(Provided records)
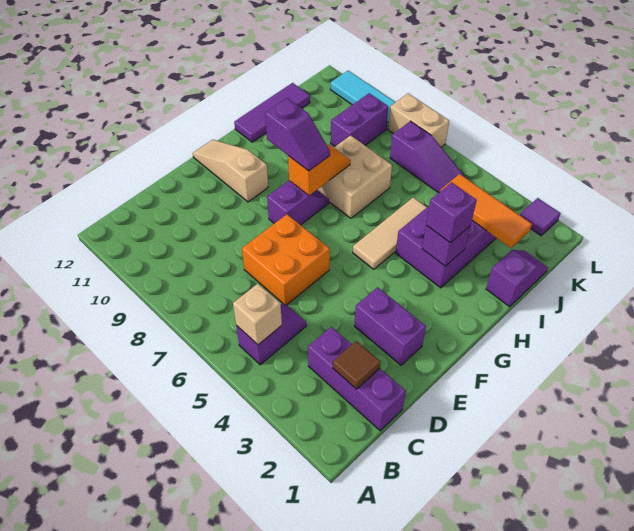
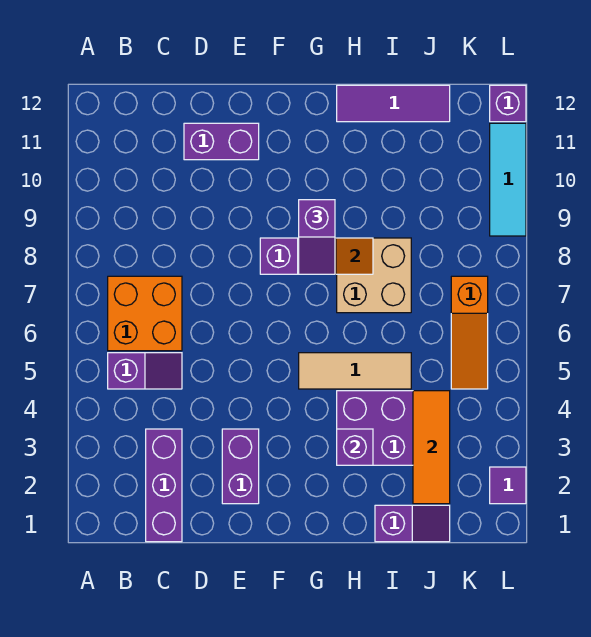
tan brick B5 level 2 -> none
brown tile C2 level 2 -> none
orange brick D6:E7 level 1 -> orange brick B6:C7 level 1
tan slope F10:F12 level 1 top 10 -> none
purple brick H3 level 3 -> purple brick L12 level 1
purple brick J9:K9 level 1 -> purple brick D11:E11 level 1
purple slope K5:K7 level 1 top 7 -> orange slope K5:K7 level 1 top 7
tan brick L7:L8 level 1 -> none

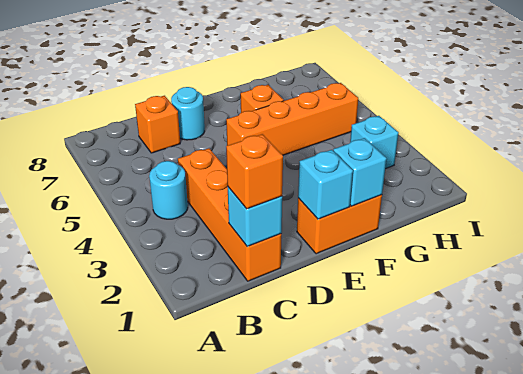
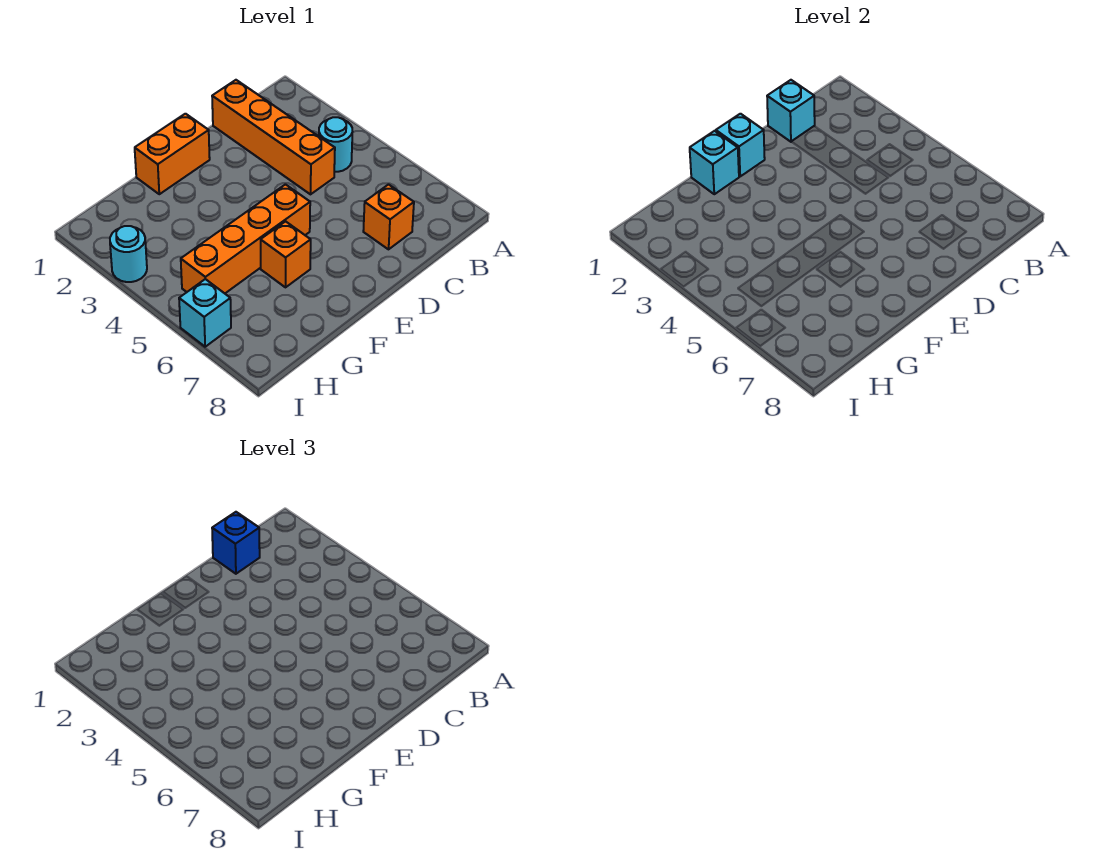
orange brick C1 level 3 -> blue brick C1 level 3
cyan round brick D7 level 1 -> cyan round brick I3 level 1
cyan brick H3 level 1 -> cyan brick I6 level 1

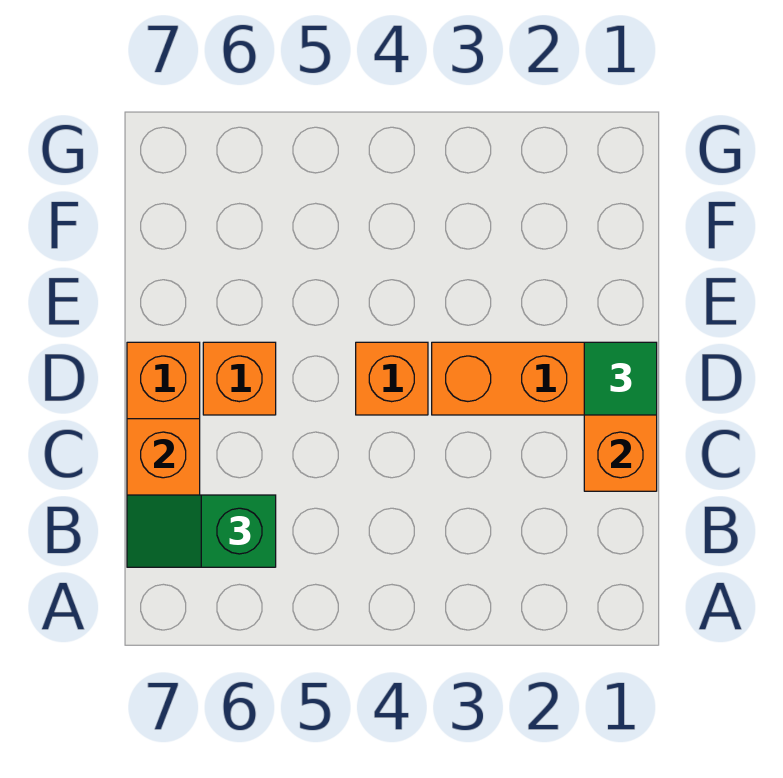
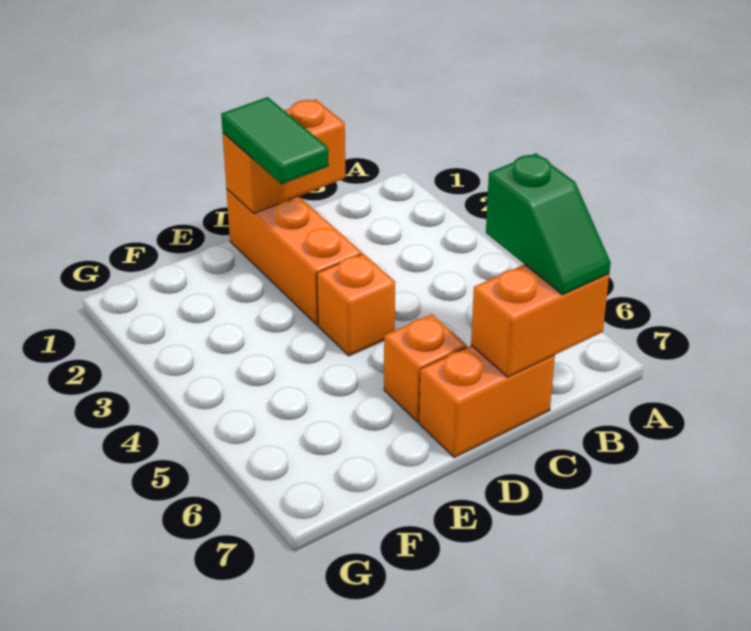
green tile D1 level 3 -> green tile D1:D2 level 3

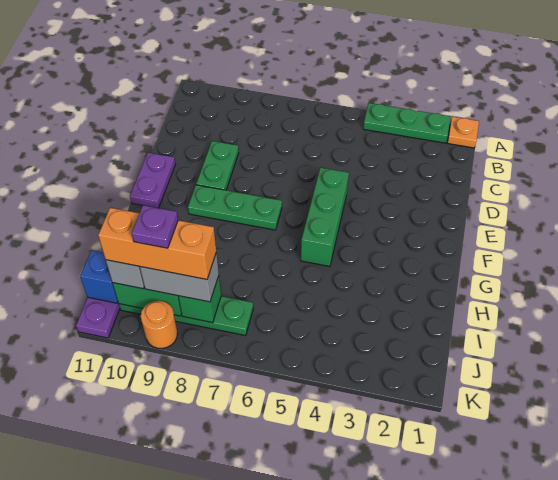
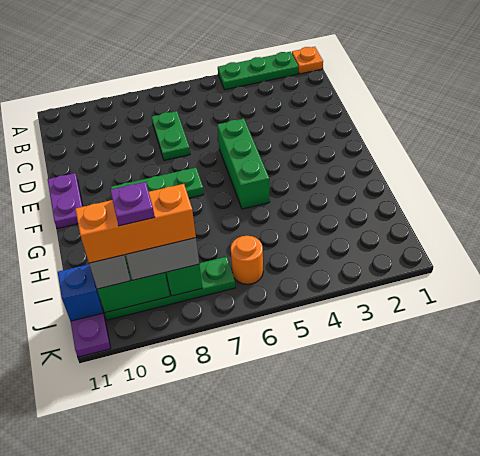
green plate D9:E9 level 1 -> green plate C7:D7 level 1
orange round brick K9 level 1 -> orange round brick J6 level 1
(End Provided records)
→ Directions
Copy out the listing above from the line containing "purple brick J9:K9" to the line containing "green plate D9:E9", both included, exactly as written and minus the images.

→ Your solution
purple brick J9:K9 level 1 -> purple brick D11:E11 level 1
purple slope K5:K7 level 1 top 7 -> orange slope K5:K7 level 1 top 7
tan brick L7:L8 level 1 -> none

orange brick C1 level 3 -> blue brick C1 level 3
cyan round brick D7 level 1 -> cyan round brick I3 level 1
cyan brick H3 level 1 -> cyan brick I6 level 1

green tile D1 level 3 -> green tile D1:D2 level 3

green plate D9:E9 level 1 -> green plate C7:D7 level 1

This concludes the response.